* _What the task requires_: Which lines below include "minus"? Copy them all.

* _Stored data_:
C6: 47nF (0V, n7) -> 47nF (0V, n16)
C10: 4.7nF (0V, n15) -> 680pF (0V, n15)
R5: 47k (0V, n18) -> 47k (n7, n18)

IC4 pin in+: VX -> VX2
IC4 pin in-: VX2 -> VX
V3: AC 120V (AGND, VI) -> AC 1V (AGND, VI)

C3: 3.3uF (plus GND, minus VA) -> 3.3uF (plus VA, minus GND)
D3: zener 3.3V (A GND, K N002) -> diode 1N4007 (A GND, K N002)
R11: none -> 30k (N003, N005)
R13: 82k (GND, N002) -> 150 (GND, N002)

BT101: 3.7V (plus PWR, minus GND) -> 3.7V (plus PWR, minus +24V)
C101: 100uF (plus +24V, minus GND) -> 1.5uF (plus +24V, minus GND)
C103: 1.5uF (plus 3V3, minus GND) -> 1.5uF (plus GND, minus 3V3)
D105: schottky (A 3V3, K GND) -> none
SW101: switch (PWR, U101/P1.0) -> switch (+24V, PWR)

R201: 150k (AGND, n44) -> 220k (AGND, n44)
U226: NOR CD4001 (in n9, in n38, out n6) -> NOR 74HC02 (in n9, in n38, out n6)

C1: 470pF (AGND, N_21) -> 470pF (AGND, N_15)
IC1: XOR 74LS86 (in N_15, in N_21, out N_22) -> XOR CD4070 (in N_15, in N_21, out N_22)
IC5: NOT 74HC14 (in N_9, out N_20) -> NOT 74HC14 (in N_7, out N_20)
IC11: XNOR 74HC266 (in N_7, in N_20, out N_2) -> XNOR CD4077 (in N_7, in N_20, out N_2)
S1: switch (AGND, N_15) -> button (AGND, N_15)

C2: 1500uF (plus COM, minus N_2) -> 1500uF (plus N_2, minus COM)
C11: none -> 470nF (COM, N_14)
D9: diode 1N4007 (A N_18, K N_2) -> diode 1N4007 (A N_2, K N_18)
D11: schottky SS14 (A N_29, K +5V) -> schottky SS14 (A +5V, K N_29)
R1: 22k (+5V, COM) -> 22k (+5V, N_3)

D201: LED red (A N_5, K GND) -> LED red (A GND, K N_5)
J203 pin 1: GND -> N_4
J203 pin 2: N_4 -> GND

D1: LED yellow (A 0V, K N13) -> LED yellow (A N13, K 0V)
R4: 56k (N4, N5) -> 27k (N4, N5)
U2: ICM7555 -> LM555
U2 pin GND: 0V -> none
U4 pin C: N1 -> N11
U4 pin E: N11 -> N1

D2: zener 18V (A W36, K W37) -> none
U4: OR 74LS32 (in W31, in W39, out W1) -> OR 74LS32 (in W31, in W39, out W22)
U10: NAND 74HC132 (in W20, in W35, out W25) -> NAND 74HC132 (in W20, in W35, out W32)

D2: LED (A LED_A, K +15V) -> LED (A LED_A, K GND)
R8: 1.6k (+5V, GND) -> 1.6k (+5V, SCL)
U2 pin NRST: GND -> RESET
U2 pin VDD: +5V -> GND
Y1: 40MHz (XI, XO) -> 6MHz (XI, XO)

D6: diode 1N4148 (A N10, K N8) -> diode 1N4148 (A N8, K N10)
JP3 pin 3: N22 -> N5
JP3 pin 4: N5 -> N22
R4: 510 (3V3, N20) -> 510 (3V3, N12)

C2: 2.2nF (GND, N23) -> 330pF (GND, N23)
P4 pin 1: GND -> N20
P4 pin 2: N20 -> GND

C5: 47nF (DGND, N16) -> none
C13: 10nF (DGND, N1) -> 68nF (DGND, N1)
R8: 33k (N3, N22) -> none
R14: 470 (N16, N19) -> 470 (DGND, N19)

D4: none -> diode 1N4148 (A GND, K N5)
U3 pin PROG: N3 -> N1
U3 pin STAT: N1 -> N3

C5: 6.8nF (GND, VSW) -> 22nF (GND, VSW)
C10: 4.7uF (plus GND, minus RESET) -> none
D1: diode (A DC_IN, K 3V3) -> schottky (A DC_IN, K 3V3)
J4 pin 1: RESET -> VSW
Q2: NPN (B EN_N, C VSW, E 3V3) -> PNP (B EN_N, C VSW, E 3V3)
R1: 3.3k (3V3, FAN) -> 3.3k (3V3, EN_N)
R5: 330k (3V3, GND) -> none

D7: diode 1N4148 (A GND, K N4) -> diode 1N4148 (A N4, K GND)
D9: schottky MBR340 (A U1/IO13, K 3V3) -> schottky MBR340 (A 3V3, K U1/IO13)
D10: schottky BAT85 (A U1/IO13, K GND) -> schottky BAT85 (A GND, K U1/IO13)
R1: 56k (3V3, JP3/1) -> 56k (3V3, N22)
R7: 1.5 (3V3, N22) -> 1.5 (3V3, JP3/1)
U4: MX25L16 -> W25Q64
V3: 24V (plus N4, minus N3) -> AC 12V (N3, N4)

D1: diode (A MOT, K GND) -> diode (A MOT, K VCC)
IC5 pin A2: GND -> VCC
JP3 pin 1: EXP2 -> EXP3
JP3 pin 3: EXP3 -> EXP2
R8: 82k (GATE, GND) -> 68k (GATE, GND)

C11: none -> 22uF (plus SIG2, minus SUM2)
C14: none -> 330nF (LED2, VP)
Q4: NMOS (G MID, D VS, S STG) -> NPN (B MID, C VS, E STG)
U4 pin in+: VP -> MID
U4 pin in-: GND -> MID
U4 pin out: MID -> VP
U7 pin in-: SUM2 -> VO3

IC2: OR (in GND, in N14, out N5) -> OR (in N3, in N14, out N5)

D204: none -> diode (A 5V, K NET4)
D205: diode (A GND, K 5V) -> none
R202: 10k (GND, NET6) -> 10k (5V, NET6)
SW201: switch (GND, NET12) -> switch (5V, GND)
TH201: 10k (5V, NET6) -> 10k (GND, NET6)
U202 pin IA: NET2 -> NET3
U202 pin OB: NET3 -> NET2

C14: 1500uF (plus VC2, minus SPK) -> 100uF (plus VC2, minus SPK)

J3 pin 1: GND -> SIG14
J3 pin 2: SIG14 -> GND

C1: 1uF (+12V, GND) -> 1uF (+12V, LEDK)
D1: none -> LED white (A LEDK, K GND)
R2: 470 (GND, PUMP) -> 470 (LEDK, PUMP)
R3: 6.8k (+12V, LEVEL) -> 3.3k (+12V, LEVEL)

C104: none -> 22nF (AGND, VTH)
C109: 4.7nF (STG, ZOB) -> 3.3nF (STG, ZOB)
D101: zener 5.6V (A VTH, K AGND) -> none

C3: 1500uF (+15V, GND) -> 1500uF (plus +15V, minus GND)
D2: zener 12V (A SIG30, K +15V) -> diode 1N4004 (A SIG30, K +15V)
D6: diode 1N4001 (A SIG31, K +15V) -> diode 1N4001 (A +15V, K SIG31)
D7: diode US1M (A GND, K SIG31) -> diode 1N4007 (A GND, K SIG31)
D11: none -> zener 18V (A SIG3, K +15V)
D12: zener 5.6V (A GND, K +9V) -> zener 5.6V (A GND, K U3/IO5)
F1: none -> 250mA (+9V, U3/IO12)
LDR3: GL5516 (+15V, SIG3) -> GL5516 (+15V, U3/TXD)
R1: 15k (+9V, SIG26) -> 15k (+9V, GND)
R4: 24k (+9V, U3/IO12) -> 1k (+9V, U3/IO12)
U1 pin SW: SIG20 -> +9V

* _Expected output_:
C3: 3.3uF (plus GND, minus VA) -> 3.3uF (plus VA, minus GND)
BT101: 3.7V (plus PWR, minus GND) -> 3.7V (plus PWR, minus +24V)
C101: 100uF (plus +24V, minus GND) -> 1.5uF (plus +24V, minus GND)
C103: 1.5uF (plus 3V3, minus GND) -> 1.5uF (plus GND, minus 3V3)
C2: 1500uF (plus COM, minus N_2) -> 1500uF (plus N_2, minus COM)
C10: 4.7uF (plus GND, minus RESET) -> none
V3: 24V (plus N4, minus N3) -> AC 12V (N3, N4)
C11: none -> 22uF (plus SIG2, minus SUM2)
C14: 1500uF (plus VC2, minus SPK) -> 100uF (plus VC2, minus SPK)
C3: 1500uF (+15V, GND) -> 1500uF (plus +15V, minus GND)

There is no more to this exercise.